◆ WHAT YOU WILL DO ◆
Each line from the one with "Someone took away the orange" through the last line of the records must be output exactly, both ends included.

(Spatial object tracking data)
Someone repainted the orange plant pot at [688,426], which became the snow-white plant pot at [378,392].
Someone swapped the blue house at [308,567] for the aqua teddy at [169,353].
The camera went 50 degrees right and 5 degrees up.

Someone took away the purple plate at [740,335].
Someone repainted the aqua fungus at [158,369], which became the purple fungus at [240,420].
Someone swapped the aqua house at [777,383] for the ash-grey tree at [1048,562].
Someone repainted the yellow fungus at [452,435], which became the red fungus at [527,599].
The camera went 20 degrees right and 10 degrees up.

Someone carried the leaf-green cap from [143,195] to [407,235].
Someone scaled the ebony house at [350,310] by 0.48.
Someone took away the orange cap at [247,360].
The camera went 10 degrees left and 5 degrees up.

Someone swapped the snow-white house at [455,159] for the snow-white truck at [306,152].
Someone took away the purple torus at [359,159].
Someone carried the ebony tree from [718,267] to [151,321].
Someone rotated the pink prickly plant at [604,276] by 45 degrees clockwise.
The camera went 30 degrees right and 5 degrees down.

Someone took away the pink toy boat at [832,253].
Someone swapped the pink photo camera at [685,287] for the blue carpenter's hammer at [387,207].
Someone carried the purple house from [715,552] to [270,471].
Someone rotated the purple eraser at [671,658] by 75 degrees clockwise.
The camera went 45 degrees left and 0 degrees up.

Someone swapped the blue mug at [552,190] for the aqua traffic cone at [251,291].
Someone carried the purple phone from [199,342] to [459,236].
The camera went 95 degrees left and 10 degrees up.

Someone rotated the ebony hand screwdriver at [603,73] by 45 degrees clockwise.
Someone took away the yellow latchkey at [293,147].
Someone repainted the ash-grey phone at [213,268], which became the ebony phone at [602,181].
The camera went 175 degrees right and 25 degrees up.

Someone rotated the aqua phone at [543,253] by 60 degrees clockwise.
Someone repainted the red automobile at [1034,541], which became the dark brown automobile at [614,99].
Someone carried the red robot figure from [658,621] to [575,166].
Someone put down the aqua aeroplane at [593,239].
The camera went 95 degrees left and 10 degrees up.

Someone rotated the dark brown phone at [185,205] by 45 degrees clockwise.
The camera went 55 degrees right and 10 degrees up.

◆ THE COMPLETED TASK ◆
Someone took away the orange cap at [247,360].
The camera went 10 degrees left and 5 degrees up.

Someone swapped the snow-white house at [455,159] for the snow-white truck at [306,152].
Someone took away the purple torus at [359,159].
Someone carried the ebony tree from [718,267] to [151,321].
Someone rotated the pink prickly plant at [604,276] by 45 degrees clockwise.
The camera went 30 degrees right and 5 degrees down.

Someone took away the pink toy boat at [832,253].
Someone swapped the pink photo camera at [685,287] for the blue carpenter's hammer at [387,207].
Someone carried the purple house from [715,552] to [270,471].
Someone rotated the purple eraser at [671,658] by 75 degrees clockwise.
The camera went 45 degrees left and 0 degrees up.

Someone swapped the blue mug at [552,190] for the aqua traffic cone at [251,291].
Someone carried the purple phone from [199,342] to [459,236].
The camera went 95 degrees left and 10 degrees up.

Someone rotated the ebony hand screwdriver at [603,73] by 45 degrees clockwise.
Someone took away the yellow latchkey at [293,147].
Someone repainted the ash-grey phone at [213,268], which became the ebony phone at [602,181].
The camera went 175 degrees right and 25 degrees up.

Someone rotated the aqua phone at [543,253] by 60 degrees clockwise.
Someone repainted the red automobile at [1034,541], which became the dark brown automobile at [614,99].
Someone carried the red robot figure from [658,621] to [575,166].
Someone put down the aqua aeroplane at [593,239].
The camera went 95 degrees left and 10 degrees up.

Someone rotated the dark brown phone at [185,205] by 45 degrees clockwise.
The camera went 55 degrees right and 10 degrees up.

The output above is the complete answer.